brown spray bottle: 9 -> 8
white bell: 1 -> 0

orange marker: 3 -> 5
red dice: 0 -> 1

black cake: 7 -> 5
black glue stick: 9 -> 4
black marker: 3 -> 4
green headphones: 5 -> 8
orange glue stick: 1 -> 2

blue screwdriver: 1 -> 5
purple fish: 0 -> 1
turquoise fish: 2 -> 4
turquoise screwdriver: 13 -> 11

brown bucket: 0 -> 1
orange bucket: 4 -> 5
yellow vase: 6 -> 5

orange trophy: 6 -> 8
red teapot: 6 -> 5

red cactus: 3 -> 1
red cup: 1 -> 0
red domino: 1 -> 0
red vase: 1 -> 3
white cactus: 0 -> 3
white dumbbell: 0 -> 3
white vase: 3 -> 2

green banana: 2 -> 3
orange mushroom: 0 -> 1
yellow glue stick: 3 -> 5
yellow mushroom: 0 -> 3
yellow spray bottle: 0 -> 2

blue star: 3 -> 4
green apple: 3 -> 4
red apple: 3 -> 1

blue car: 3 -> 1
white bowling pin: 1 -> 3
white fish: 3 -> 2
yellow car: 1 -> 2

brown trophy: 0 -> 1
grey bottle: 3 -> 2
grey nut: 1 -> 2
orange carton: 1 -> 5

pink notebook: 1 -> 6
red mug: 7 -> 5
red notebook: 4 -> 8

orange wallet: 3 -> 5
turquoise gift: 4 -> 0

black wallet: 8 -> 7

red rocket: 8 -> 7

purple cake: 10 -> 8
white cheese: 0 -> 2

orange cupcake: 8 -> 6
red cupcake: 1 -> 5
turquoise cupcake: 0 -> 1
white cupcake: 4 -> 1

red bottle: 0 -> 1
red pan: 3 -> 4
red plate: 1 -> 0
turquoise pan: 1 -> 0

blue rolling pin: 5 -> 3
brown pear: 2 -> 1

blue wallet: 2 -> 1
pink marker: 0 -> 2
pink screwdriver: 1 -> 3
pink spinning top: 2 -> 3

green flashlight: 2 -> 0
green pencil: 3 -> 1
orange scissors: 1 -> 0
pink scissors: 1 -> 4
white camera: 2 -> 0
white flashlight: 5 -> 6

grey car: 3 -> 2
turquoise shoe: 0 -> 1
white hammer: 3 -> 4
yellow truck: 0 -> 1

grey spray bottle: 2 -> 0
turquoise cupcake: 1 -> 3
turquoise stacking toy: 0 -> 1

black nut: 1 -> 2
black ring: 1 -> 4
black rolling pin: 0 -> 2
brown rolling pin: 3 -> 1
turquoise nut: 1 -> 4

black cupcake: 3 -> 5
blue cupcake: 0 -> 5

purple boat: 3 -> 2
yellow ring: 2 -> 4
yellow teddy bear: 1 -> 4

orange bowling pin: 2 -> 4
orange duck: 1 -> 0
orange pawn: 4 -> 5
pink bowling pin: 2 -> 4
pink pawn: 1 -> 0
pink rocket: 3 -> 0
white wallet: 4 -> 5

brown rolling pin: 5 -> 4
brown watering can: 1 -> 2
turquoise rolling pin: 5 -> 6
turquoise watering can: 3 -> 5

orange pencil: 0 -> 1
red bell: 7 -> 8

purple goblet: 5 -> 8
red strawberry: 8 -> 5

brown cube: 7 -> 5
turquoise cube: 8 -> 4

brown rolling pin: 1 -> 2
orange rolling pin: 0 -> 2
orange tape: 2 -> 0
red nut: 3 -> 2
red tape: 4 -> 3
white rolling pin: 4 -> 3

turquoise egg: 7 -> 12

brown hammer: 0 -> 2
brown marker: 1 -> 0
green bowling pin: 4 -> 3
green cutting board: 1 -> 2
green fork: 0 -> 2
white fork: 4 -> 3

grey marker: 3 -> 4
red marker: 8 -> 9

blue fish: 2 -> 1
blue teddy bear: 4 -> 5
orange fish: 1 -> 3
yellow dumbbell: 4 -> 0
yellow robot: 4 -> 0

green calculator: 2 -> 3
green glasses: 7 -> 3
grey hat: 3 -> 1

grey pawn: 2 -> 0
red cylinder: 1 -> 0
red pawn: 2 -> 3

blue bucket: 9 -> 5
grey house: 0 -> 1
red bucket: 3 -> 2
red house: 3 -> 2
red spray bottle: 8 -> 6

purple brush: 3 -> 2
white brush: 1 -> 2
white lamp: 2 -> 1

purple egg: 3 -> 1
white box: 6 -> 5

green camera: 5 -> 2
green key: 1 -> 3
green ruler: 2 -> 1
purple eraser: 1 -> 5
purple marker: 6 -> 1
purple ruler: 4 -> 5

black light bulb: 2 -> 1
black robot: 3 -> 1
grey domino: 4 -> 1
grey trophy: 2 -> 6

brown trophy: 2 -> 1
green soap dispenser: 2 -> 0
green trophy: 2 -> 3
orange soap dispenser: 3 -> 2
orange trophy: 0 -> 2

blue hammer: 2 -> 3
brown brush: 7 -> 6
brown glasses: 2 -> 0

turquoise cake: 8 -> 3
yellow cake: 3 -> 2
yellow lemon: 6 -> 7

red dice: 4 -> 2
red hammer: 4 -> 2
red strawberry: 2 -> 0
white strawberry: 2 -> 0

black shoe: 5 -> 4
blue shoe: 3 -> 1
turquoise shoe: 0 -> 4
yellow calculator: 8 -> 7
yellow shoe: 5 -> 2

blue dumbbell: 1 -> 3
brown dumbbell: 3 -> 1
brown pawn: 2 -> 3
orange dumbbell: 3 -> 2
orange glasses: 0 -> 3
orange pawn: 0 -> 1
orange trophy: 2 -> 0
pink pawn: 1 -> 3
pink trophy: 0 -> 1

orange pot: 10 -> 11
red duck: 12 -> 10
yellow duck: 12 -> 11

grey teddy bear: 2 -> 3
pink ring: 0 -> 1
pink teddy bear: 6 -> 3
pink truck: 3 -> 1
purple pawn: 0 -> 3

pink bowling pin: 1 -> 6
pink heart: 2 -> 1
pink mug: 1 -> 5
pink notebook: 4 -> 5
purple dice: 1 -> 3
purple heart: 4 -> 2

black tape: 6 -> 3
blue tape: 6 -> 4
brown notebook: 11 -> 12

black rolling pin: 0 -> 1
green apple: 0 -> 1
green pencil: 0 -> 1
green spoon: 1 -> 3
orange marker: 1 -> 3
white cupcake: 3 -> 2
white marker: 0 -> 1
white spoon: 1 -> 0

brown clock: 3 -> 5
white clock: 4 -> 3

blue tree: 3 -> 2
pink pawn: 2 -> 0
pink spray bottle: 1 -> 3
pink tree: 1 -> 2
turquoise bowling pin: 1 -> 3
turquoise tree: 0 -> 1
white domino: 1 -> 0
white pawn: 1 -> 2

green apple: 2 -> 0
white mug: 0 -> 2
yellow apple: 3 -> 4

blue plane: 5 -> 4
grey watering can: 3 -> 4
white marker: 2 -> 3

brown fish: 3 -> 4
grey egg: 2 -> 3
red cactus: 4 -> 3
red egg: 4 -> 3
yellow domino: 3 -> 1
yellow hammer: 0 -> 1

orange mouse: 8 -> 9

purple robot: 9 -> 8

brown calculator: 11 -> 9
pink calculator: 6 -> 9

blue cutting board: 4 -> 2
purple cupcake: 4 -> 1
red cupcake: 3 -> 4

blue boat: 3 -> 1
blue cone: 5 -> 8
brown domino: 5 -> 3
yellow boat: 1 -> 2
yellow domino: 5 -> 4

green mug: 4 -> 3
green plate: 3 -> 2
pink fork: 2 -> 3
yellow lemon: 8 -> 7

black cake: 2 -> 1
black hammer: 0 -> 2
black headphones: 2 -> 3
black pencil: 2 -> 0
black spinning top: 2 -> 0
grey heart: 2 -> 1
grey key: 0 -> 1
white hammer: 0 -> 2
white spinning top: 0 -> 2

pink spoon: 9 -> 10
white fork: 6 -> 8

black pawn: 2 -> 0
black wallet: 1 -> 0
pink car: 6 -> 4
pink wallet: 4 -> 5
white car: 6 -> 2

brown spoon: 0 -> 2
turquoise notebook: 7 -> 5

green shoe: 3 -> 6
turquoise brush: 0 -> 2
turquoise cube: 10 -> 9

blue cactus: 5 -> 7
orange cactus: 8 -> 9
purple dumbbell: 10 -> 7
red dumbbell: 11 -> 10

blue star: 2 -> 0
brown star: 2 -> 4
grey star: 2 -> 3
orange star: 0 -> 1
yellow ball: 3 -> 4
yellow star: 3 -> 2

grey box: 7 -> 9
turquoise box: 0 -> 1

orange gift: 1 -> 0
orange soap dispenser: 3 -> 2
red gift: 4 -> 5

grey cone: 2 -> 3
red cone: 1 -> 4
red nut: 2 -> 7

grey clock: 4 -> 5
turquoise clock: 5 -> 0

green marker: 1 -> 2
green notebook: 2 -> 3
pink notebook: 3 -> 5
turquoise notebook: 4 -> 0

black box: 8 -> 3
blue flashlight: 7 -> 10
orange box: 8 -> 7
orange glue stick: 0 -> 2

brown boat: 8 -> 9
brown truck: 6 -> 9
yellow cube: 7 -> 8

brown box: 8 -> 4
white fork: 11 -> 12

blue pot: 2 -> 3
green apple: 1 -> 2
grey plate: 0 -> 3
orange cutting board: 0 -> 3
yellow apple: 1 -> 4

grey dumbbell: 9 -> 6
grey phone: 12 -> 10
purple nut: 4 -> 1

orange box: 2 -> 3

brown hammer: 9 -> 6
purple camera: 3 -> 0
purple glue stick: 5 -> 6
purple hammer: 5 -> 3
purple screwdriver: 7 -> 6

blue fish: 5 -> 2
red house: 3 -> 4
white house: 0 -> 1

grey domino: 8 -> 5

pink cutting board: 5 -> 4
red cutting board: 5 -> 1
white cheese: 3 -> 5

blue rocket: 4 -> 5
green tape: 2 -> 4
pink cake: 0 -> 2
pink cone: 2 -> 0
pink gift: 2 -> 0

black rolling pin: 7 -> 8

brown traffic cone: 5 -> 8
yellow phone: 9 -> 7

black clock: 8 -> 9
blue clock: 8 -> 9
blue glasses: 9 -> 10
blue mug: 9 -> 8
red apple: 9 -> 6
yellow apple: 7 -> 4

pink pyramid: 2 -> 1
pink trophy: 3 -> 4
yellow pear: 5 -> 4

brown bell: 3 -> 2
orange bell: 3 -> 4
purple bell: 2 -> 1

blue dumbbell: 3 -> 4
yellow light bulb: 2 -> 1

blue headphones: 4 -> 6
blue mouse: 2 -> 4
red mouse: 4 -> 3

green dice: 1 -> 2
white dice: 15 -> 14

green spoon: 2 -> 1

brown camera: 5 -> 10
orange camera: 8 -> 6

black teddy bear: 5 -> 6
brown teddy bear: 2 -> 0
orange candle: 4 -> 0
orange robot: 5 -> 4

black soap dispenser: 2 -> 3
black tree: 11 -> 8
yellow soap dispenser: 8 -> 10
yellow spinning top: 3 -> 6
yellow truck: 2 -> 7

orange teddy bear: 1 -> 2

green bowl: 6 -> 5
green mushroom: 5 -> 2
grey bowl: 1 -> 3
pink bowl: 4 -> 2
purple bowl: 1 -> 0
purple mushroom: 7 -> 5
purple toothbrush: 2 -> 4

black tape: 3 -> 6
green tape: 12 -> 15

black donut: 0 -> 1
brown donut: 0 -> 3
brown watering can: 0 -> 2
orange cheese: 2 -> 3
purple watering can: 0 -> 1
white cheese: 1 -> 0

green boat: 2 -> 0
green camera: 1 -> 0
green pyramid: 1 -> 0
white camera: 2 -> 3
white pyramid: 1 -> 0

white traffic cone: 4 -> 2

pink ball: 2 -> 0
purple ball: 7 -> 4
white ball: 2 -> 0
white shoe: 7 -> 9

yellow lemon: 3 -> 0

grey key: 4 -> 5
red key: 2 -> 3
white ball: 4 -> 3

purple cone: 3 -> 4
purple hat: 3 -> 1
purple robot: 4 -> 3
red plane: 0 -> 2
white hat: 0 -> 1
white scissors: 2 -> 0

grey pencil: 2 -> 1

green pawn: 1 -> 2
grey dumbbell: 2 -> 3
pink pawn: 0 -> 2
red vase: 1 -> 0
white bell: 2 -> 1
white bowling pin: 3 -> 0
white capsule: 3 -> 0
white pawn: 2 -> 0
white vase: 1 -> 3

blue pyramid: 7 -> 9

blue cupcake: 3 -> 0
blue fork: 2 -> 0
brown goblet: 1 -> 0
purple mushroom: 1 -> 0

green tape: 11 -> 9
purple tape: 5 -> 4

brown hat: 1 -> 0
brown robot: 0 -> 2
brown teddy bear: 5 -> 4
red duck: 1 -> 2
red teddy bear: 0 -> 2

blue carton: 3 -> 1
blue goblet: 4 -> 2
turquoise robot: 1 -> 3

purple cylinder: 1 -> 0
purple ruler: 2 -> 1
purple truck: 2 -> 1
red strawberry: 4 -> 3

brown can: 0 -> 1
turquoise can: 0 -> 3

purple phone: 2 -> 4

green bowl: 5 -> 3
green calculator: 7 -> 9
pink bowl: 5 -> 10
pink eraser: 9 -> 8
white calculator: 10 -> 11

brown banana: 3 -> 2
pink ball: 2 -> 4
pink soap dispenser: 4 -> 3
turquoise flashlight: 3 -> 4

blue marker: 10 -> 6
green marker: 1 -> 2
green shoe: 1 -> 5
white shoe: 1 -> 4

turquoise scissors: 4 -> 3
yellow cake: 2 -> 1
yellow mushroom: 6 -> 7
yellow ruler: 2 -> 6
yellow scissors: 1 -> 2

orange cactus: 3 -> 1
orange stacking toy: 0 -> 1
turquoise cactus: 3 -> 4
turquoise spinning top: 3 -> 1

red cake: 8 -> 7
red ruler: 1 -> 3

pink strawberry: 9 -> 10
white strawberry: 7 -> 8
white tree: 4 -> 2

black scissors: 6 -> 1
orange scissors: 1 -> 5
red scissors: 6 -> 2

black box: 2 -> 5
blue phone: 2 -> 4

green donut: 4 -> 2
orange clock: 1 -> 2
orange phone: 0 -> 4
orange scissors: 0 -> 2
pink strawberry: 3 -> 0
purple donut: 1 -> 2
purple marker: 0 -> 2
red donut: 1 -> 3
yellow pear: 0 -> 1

■ **Prompt**:
Working from the data above, extract solely the lines from the one containing "black rolling pin: 7 -> 8" through the one containing "black donut: 0 -> 1", exactly as they appear, both included.

■ **Result for this exercise**:
black rolling pin: 7 -> 8

brown traffic cone: 5 -> 8
yellow phone: 9 -> 7

black clock: 8 -> 9
blue clock: 8 -> 9
blue glasses: 9 -> 10
blue mug: 9 -> 8
red apple: 9 -> 6
yellow apple: 7 -> 4

pink pyramid: 2 -> 1
pink trophy: 3 -> 4
yellow pear: 5 -> 4

brown bell: 3 -> 2
orange bell: 3 -> 4
purple bell: 2 -> 1

blue dumbbell: 3 -> 4
yellow light bulb: 2 -> 1

blue headphones: 4 -> 6
blue mouse: 2 -> 4
red mouse: 4 -> 3

green dice: 1 -> 2
white dice: 15 -> 14

green spoon: 2 -> 1

brown camera: 5 -> 10
orange camera: 8 -> 6

black teddy bear: 5 -> 6
brown teddy bear: 2 -> 0
orange candle: 4 -> 0
orange robot: 5 -> 4

black soap dispenser: 2 -> 3
black tree: 11 -> 8
yellow soap dispenser: 8 -> 10
yellow spinning top: 3 -> 6
yellow truck: 2 -> 7

orange teddy bear: 1 -> 2

green bowl: 6 -> 5
green mushroom: 5 -> 2
grey bowl: 1 -> 3
pink bowl: 4 -> 2
purple bowl: 1 -> 0
purple mushroom: 7 -> 5
purple toothbrush: 2 -> 4

black tape: 3 -> 6
green tape: 12 -> 15

black donut: 0 -> 1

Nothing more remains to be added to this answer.